[Object state comparisons]
== Segment start ==
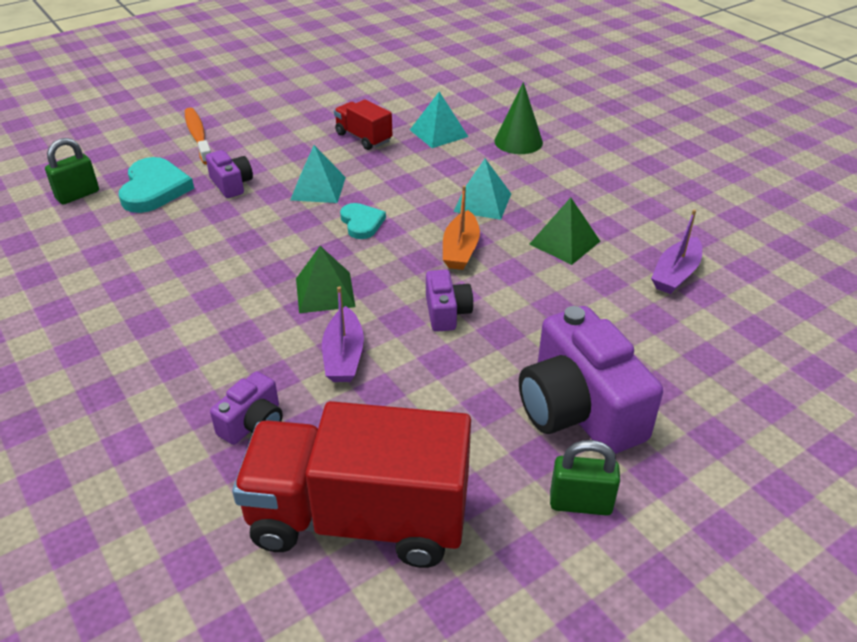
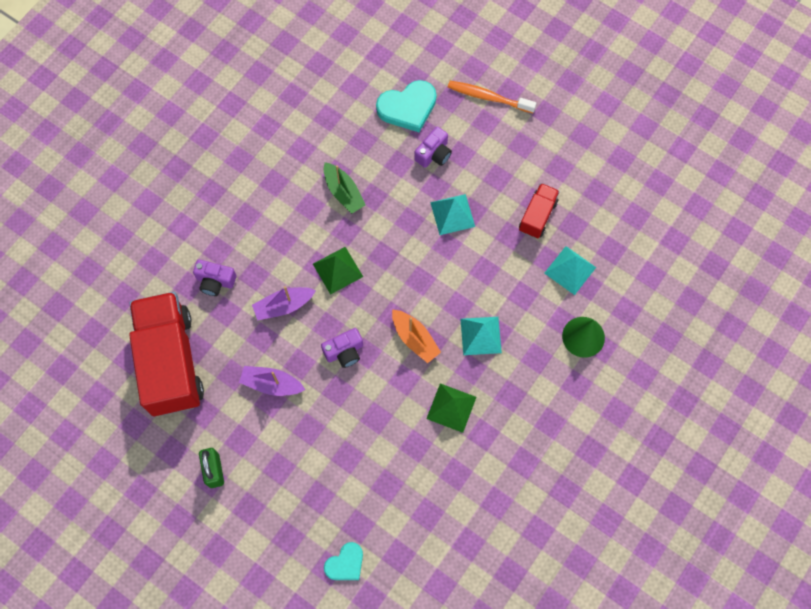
camera: 70 degrees right, 30 degrees up
(78, 195) = (381, 64): green padlock -> none
(198, 136) = (488, 97): orange toothbrush -> orange toothbrush turned 120 degrees counterclockwise
(219, 262) = (343, 192): none -> green boat
(361, 223) = (421, 261): turquoise heart -> turquoise heart (345, 563)
(460, 250) = (415, 339): orange boat -> orange boat turned 120 degrees counterclockwise
(579, 409) = (284, 454): purple camera -> none
(675, 274) = (441, 493): purple boat -> purple boat (271, 384)

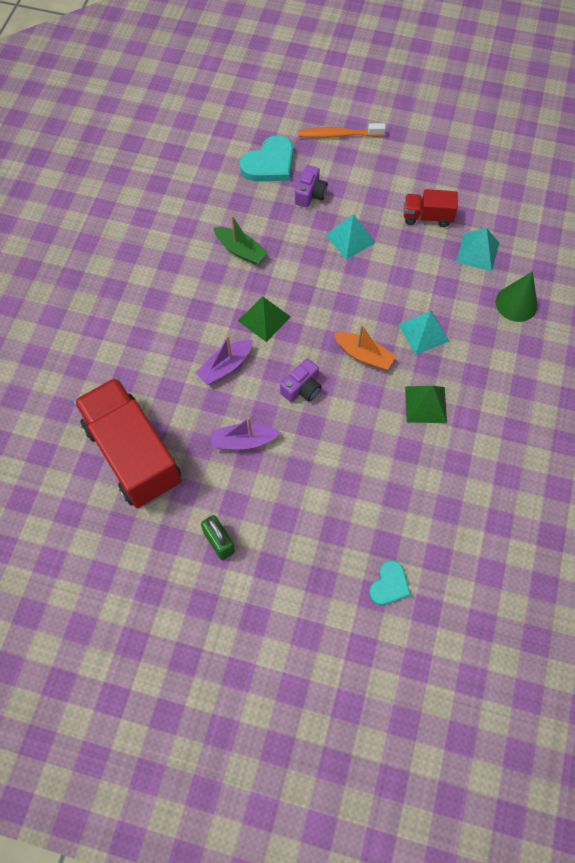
camera: 20 degrees left, 5 degrees down
(215, 281) = (149, 366): purple camera -> none
(537, 216) = (427, 217): red truck -> red truck turned 90 degrees counterclockwise

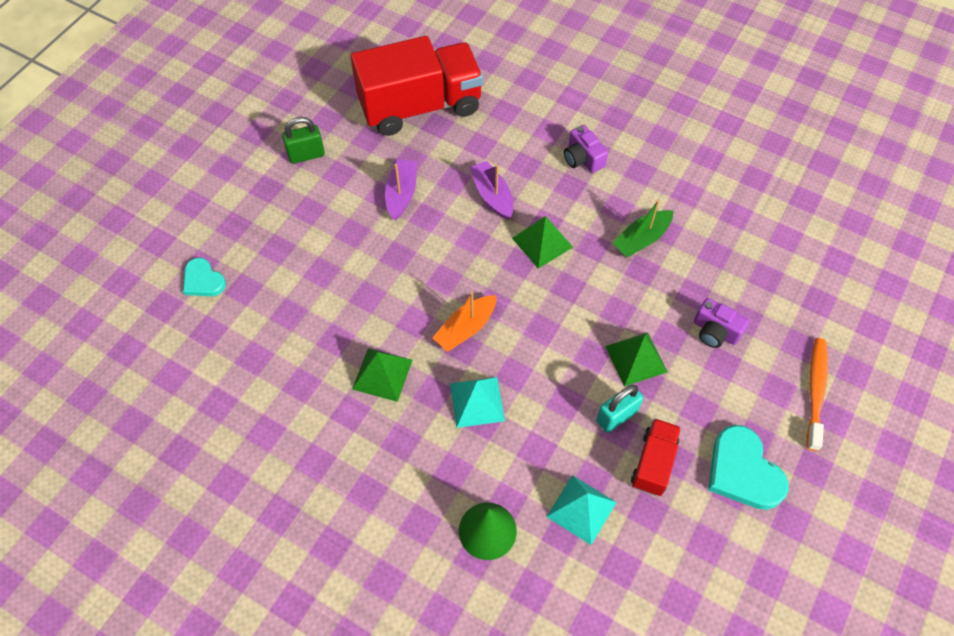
camera: 105 degrees right, 5 degrees down
(269, 163) = (773, 297): turquoise heart -> turquoise heart (743, 471)
(302, 388) = (444, 258): purple camera -> purple camera (582, 158)
(350, 238) = (636, 359): turquoise pyramid -> green pyramid
(401, 243) = (616, 416): none -> turquoise padlock

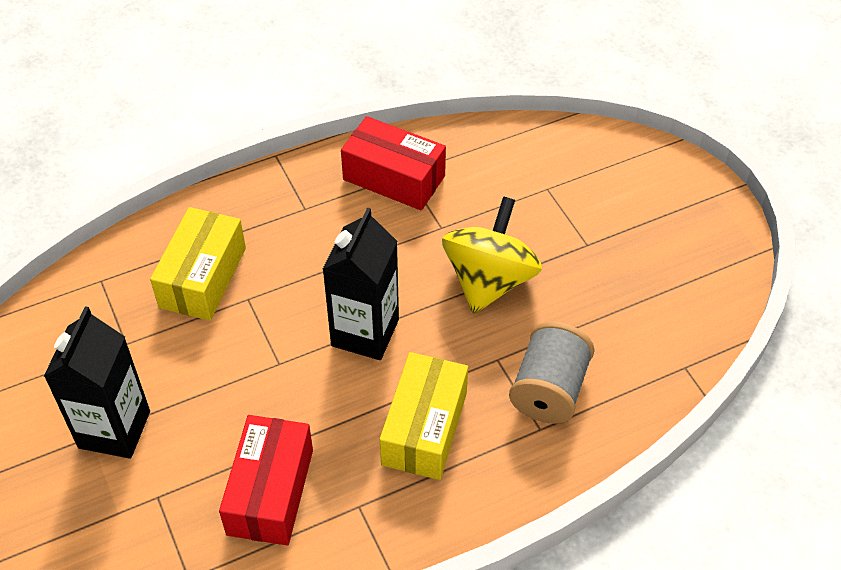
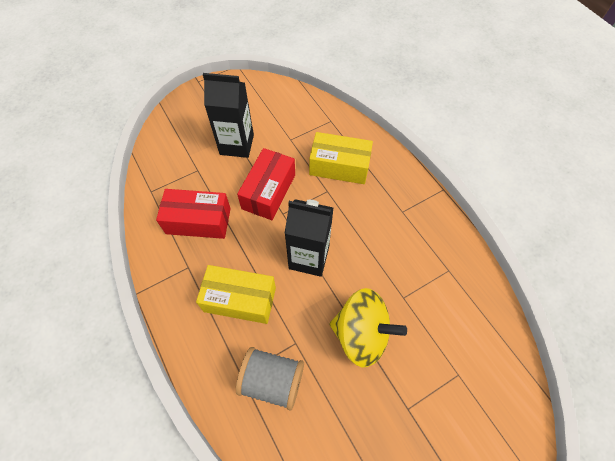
camera: 85 degrees right, 10 degrees up
(394, 178) = (441, 262): red box -> red box (268, 191)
== Segment end ==
What lines in the records above include the string "padlock"? Copy each one.

### TASK RESPONSE
(78, 195) = (381, 64): green padlock -> none
(401, 243) = (616, 416): none -> turquoise padlock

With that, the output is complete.